Task to carry out:
How many lines of the material below contain the string "appoggiatura"? Reply with the number alone.

Supplied data:
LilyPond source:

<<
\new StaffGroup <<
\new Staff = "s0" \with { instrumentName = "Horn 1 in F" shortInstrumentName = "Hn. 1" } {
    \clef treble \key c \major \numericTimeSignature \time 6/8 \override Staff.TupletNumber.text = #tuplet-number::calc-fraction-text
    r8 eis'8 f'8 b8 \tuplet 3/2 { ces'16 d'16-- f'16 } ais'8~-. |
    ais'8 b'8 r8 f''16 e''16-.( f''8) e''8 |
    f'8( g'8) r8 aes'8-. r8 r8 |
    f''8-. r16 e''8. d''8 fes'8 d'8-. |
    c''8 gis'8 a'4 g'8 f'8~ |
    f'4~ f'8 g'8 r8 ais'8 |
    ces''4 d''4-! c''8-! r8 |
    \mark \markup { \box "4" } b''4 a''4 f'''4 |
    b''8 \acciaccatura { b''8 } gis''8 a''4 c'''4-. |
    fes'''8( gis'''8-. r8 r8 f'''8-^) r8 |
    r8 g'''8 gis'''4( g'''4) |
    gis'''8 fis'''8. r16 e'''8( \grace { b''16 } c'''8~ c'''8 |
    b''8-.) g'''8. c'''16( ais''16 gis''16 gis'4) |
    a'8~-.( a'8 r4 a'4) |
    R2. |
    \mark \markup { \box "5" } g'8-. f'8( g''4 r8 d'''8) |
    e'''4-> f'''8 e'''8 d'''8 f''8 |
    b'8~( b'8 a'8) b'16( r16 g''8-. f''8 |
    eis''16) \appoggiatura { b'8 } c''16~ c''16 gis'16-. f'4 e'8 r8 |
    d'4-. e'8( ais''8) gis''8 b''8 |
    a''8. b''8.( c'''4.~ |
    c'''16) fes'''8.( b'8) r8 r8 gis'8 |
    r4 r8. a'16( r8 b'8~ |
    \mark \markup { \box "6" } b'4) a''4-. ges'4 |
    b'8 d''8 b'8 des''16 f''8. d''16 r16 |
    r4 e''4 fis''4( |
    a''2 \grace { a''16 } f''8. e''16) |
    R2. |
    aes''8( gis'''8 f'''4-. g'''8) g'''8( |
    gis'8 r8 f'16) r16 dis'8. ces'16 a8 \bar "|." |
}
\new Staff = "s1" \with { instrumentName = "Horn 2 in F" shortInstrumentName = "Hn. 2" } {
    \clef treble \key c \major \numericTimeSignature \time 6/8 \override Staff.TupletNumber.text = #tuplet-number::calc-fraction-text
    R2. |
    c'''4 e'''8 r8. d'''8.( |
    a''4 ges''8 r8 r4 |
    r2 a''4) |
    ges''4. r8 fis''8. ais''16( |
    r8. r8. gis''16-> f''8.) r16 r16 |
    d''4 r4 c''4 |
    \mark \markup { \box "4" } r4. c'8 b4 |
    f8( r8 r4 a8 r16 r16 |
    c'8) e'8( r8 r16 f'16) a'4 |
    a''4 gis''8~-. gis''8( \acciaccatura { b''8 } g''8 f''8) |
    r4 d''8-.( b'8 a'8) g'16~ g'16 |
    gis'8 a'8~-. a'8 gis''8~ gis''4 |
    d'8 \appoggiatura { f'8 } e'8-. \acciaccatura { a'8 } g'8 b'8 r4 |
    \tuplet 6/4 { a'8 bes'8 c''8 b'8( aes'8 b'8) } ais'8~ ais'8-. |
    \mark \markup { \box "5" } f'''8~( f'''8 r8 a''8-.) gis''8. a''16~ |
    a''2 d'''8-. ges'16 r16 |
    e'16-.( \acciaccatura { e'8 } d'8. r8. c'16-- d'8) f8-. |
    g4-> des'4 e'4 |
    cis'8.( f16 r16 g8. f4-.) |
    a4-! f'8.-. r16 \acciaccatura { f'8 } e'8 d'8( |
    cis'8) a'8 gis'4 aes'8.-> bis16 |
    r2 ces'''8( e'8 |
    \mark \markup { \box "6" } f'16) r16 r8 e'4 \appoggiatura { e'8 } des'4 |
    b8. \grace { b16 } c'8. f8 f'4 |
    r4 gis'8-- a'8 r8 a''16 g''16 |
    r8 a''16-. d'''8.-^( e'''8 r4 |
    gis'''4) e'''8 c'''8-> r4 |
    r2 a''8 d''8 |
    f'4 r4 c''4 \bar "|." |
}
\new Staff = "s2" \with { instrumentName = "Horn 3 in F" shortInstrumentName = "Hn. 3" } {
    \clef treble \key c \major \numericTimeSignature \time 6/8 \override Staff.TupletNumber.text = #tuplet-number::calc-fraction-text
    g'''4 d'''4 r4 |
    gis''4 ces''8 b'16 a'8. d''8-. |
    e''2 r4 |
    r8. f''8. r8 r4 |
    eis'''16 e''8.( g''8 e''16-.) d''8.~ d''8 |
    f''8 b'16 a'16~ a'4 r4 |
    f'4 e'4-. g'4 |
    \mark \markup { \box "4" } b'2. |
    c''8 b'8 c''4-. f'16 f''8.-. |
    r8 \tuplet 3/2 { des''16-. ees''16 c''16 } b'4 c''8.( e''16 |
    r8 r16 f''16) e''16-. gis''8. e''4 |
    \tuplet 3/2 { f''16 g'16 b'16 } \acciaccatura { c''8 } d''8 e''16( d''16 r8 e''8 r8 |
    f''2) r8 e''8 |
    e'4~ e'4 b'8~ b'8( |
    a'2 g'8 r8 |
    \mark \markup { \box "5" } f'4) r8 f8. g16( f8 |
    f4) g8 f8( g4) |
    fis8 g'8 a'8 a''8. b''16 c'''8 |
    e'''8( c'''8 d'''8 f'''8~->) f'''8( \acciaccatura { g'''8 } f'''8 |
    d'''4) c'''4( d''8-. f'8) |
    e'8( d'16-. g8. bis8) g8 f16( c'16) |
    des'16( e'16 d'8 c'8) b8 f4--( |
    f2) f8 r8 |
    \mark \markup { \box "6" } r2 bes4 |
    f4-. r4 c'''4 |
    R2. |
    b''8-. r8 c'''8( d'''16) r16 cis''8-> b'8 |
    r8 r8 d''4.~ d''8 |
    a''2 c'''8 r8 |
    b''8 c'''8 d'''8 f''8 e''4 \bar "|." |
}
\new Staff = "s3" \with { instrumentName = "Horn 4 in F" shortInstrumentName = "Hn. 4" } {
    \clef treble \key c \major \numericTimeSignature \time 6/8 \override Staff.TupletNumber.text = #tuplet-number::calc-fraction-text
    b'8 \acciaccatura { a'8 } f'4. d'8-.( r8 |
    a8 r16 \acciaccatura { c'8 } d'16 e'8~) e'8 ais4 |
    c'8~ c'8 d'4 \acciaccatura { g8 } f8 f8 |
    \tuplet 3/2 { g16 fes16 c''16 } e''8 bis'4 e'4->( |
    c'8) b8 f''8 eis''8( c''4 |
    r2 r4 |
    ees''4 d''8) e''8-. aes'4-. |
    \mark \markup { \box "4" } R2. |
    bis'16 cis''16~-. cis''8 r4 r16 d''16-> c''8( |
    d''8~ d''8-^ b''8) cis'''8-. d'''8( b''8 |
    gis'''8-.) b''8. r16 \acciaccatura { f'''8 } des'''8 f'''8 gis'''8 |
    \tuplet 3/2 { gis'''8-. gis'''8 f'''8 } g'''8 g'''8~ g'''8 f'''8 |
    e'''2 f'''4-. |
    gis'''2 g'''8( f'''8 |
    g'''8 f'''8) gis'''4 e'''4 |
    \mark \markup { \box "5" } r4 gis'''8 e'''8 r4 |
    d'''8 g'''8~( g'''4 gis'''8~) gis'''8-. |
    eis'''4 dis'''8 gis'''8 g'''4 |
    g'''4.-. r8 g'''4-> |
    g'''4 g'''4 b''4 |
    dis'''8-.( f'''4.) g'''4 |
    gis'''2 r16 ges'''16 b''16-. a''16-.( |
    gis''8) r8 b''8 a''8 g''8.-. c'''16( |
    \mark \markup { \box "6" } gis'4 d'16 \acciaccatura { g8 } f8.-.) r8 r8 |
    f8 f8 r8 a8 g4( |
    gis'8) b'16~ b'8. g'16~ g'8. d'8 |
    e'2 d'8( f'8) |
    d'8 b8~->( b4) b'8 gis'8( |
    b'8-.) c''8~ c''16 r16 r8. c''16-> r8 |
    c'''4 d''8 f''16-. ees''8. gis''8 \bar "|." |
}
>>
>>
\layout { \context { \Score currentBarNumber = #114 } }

Written solution:
3